## DIRECTIONS FOR THIS TASK
Copy out the data that comes next, character for character, and leave the images aside.

## SUPPLIED MATERIAL
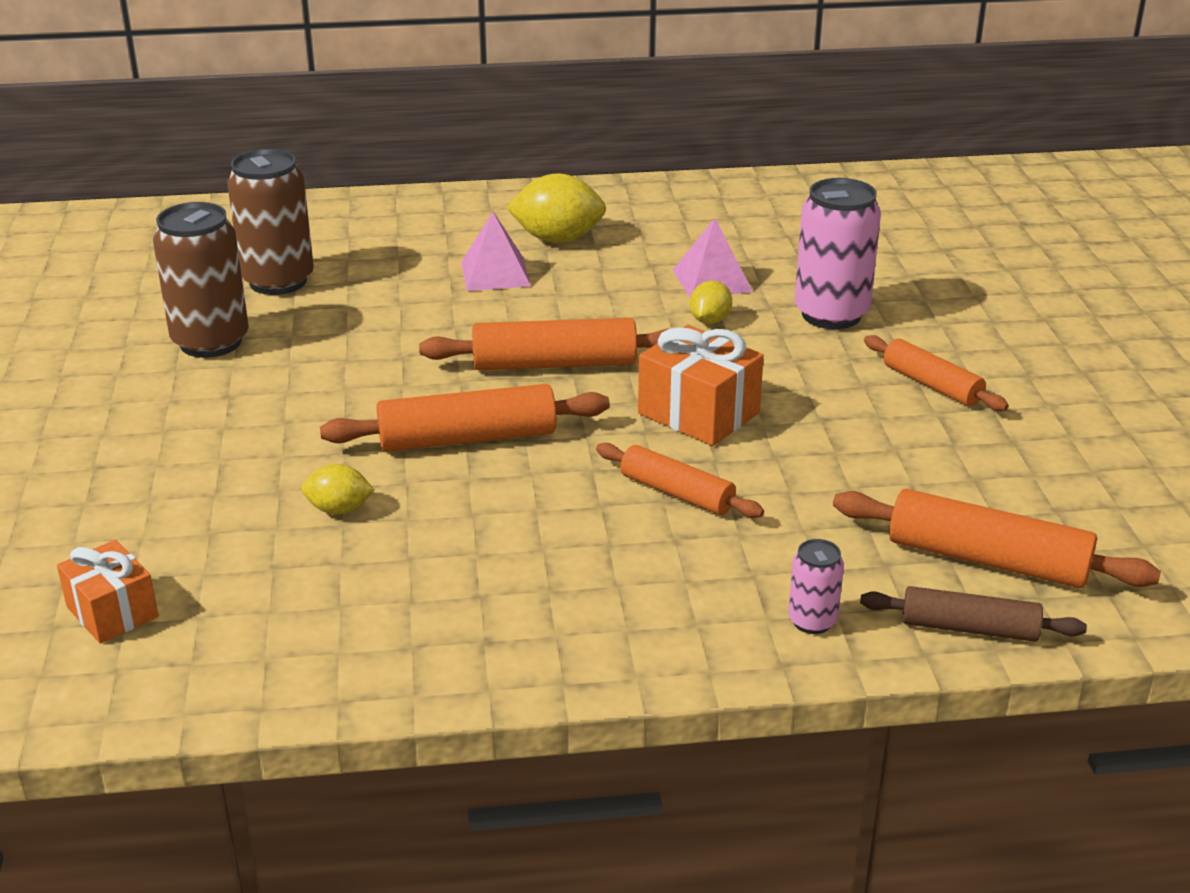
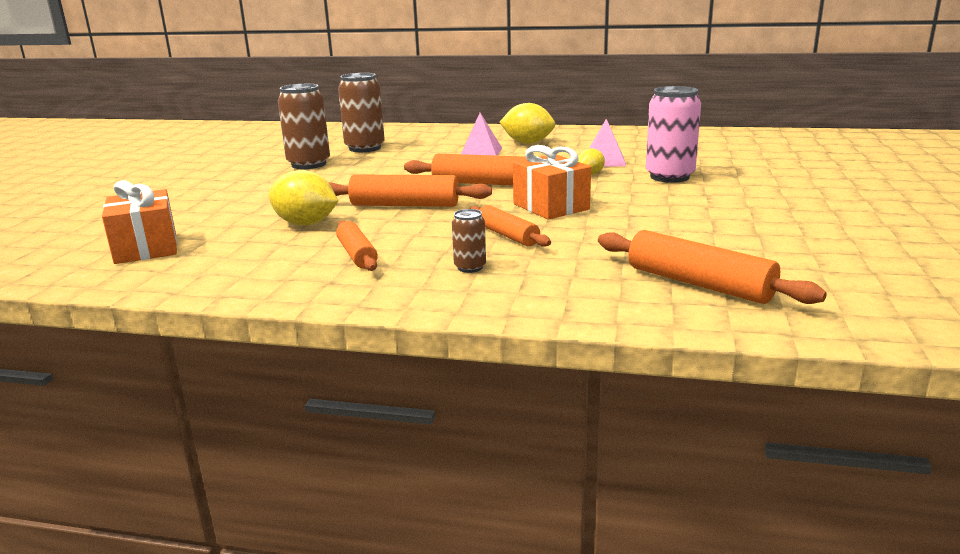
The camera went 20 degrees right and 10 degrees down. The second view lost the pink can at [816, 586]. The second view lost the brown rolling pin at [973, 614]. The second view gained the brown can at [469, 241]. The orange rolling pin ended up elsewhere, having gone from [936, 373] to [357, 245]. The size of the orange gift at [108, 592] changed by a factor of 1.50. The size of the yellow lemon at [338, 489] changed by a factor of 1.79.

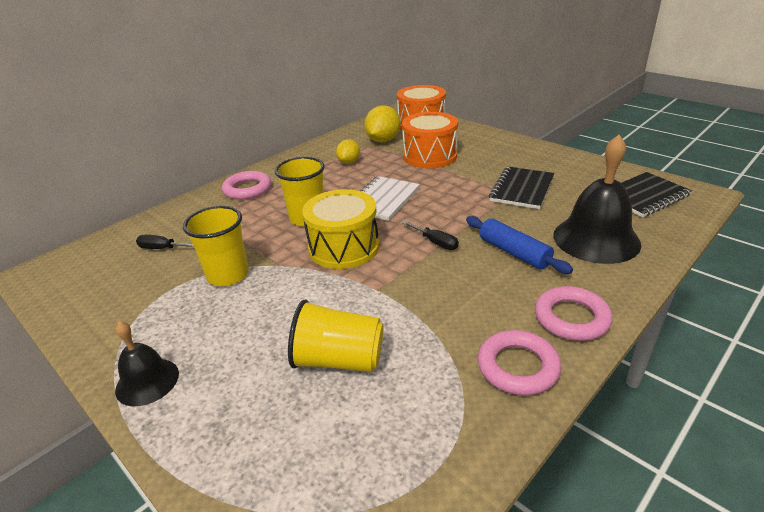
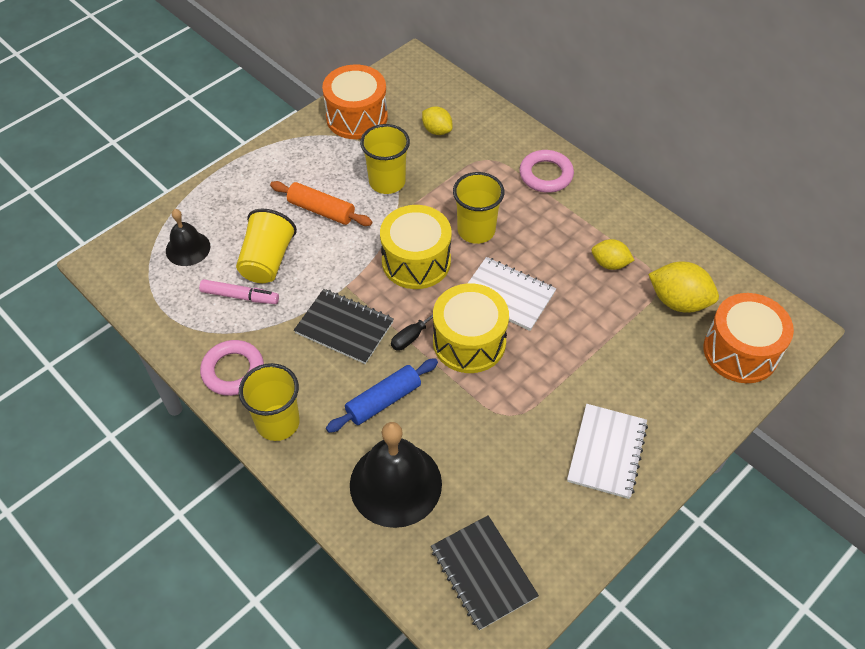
The camera went 90 degrees right and 20 degrees up. The second view gained the pink marker at [239, 291]. The second view gained the orange rolling pin at [321, 203]. The second view gained the yellow drum at [471, 328]. The second view gained the white notebook at [607, 451]. The black bell ended up elsewhere, having gone from [147, 363] to [188, 237]. The orange drum ended up elsewhere, having gone from [430, 140] to [355, 101]. The black notebook ended up elsewhere, having gone from [521, 187] to [344, 326]. Where the black screwdriver stood at [165, 242], the yellow lemon came to stand at [437, 120]. Where the pink ring stood at [574, 313], the yellow cup came to stand at [269, 402].

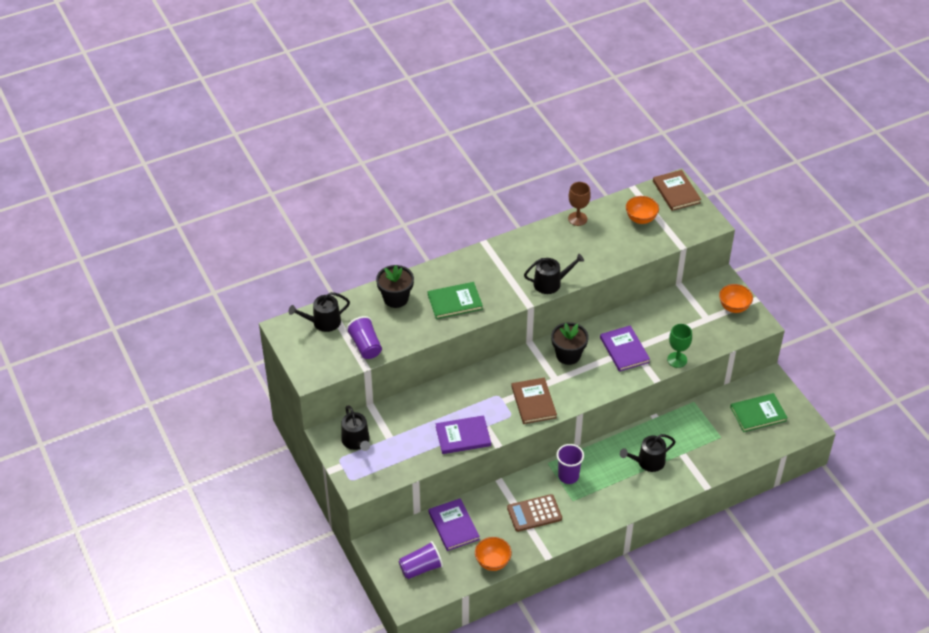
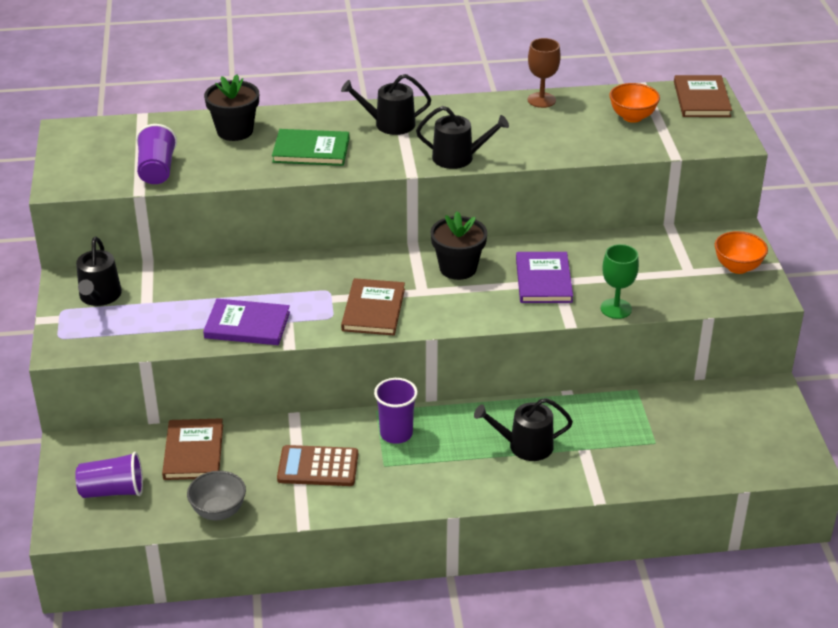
The camera went 20 degrees right and 10 degrees down. The second view lost the green book at [759, 412]. The black watering can ended up elsewhere, having gone from [319, 312] to [386, 104]. What was the purple book at [454, 524] turned into the brown book at [192, 449]. What was the orange bowl at [493, 554] turned into the grey bowl at [216, 495].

## RESULT FOR THIS EXERCISE
The camera went 20 degrees right and 10 degrees down. The second view lost the pink can at [816, 586]. The second view lost the brown rolling pin at [973, 614]. The second view gained the brown can at [469, 241]. The orange rolling pin ended up elsewhere, having gone from [936, 373] to [357, 245]. The size of the orange gift at [108, 592] changed by a factor of 1.50. The size of the yellow lemon at [338, 489] changed by a factor of 1.79.

The camera went 90 degrees right and 20 degrees up. The second view gained the pink marker at [239, 291]. The second view gained the orange rolling pin at [321, 203]. The second view gained the yellow drum at [471, 328]. The second view gained the white notebook at [607, 451]. The black bell ended up elsewhere, having gone from [147, 363] to [188, 237]. The orange drum ended up elsewhere, having gone from [430, 140] to [355, 101]. The black notebook ended up elsewhere, having gone from [521, 187] to [344, 326]. Where the black screwdriver stood at [165, 242], the yellow lemon came to stand at [437, 120]. Where the pink ring stood at [574, 313], the yellow cup came to stand at [269, 402].

The camera went 20 degrees right and 10 degrees down. The second view lost the green book at [759, 412]. The black watering can ended up elsewhere, having gone from [319, 312] to [386, 104]. What was the purple book at [454, 524] turned into the brown book at [192, 449]. What was the orange bowl at [493, 554] turned into the grey bowl at [216, 495].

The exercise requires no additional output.